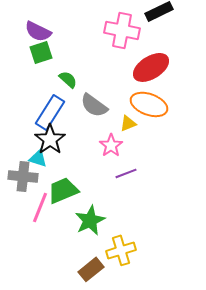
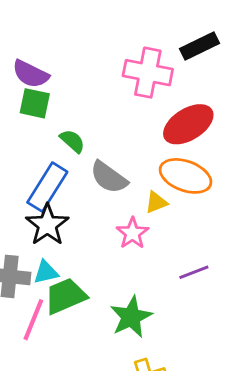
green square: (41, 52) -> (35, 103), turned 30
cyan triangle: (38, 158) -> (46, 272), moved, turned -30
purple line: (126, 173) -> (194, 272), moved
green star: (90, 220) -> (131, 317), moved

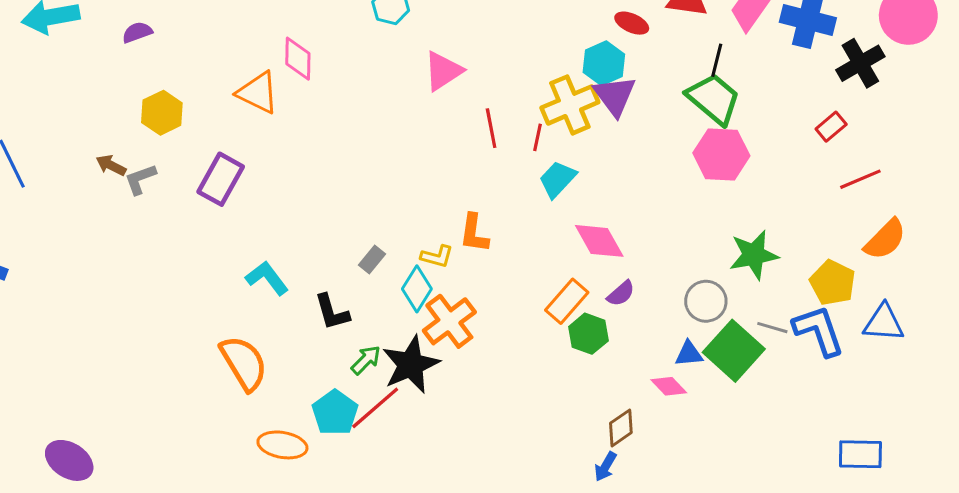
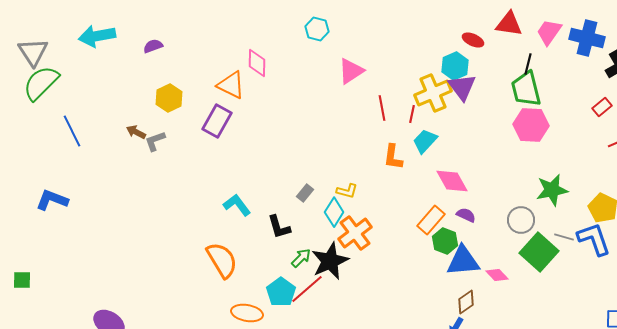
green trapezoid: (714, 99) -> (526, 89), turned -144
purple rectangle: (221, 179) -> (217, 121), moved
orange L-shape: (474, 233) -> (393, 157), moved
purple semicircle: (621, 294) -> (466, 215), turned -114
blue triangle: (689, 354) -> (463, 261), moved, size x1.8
...
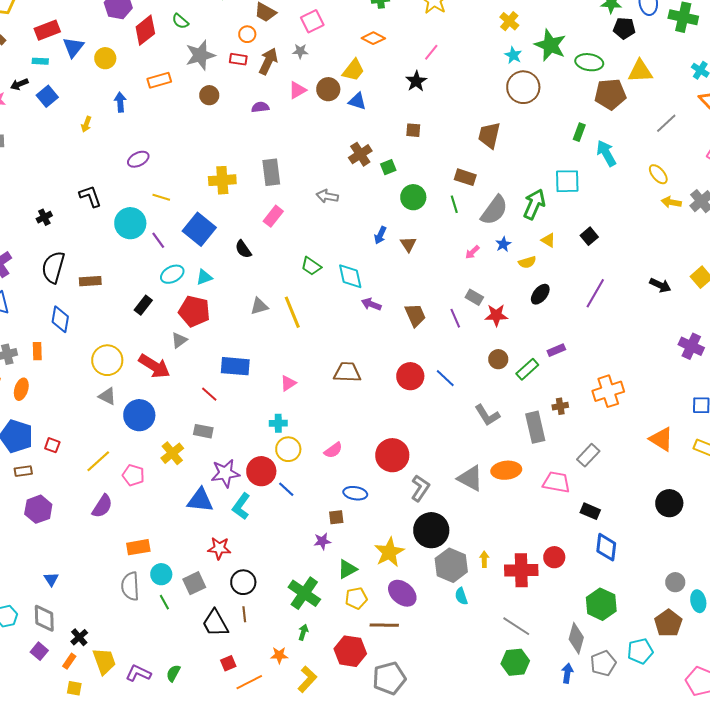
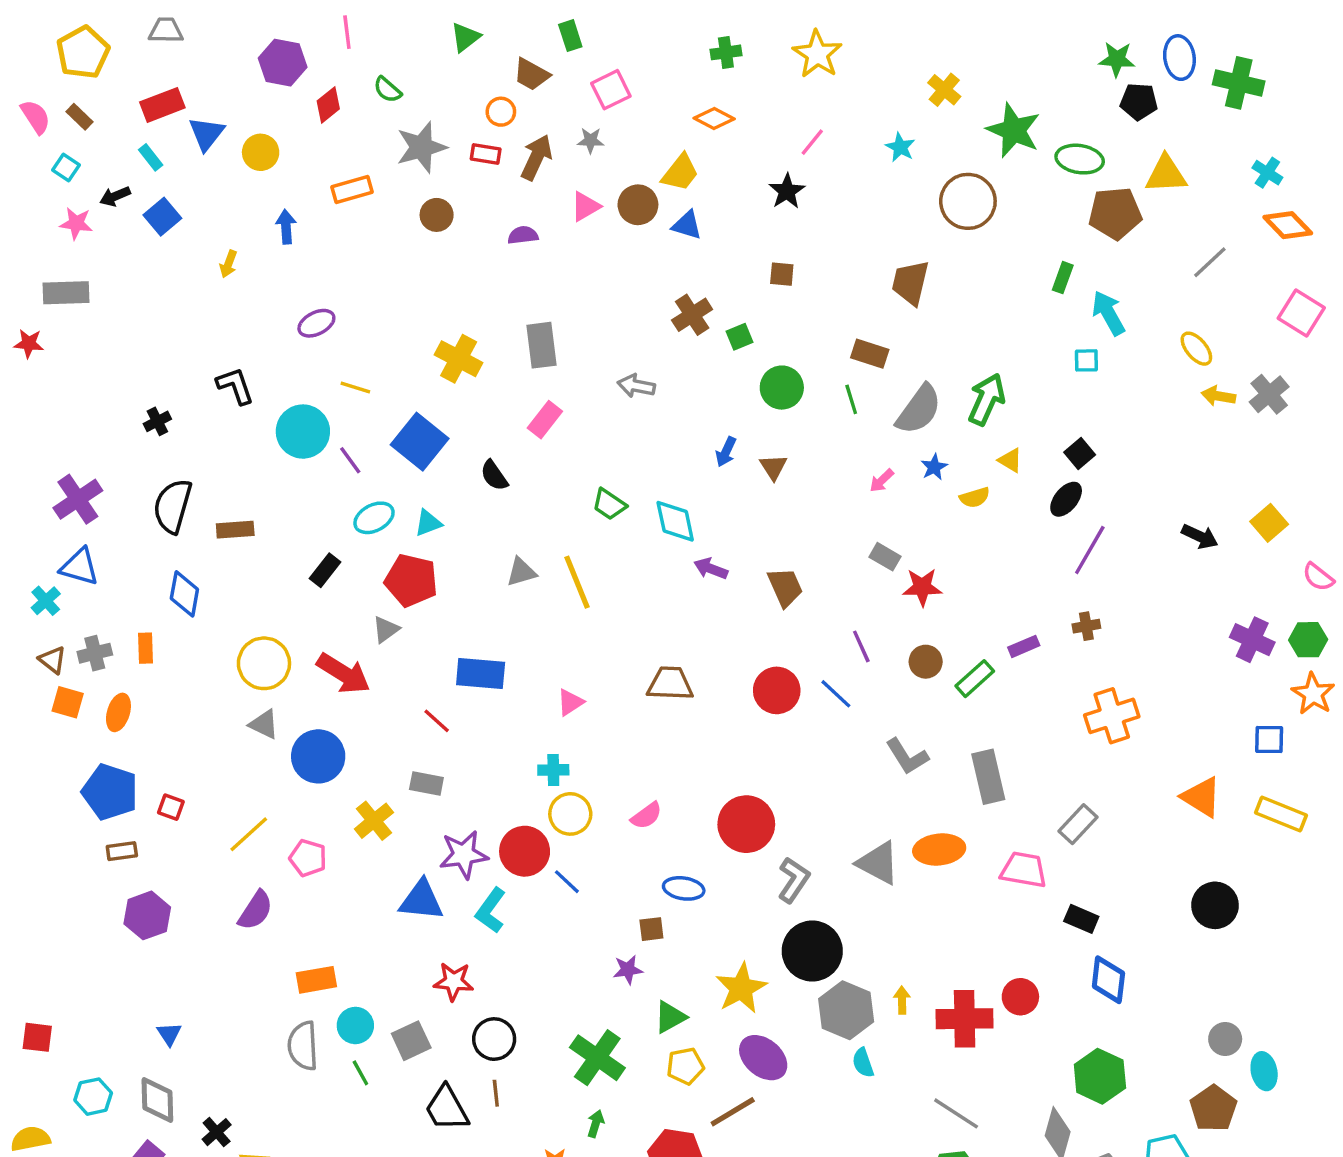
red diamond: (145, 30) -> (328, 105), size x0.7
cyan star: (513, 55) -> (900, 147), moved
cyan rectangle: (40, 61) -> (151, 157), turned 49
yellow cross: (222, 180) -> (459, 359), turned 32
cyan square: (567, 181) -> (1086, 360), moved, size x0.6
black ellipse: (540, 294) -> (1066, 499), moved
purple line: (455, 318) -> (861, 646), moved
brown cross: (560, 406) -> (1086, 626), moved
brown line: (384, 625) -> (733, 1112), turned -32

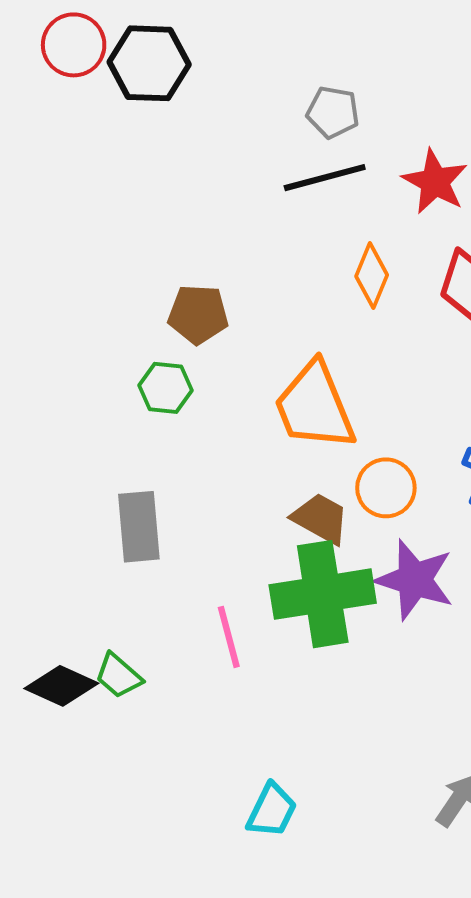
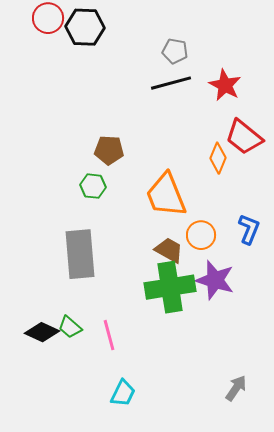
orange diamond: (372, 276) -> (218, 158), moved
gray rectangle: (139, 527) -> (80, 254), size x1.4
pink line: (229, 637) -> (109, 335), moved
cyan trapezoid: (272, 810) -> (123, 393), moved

- HOW TO COMPLETE THIS TASK
In the listing above, find the line with "green trapezoid: (714, 99)" and the line with "blue triangle: (689, 354)", then print exactly those two lines and every line between them, and nothing more.

- YOUR RESPONSE
green trapezoid: (714, 99) -> (526, 89), turned -144
purple rectangle: (221, 179) -> (217, 121), moved
orange L-shape: (474, 233) -> (393, 157), moved
purple semicircle: (621, 294) -> (466, 215), turned -114
blue triangle: (689, 354) -> (463, 261), moved, size x1.8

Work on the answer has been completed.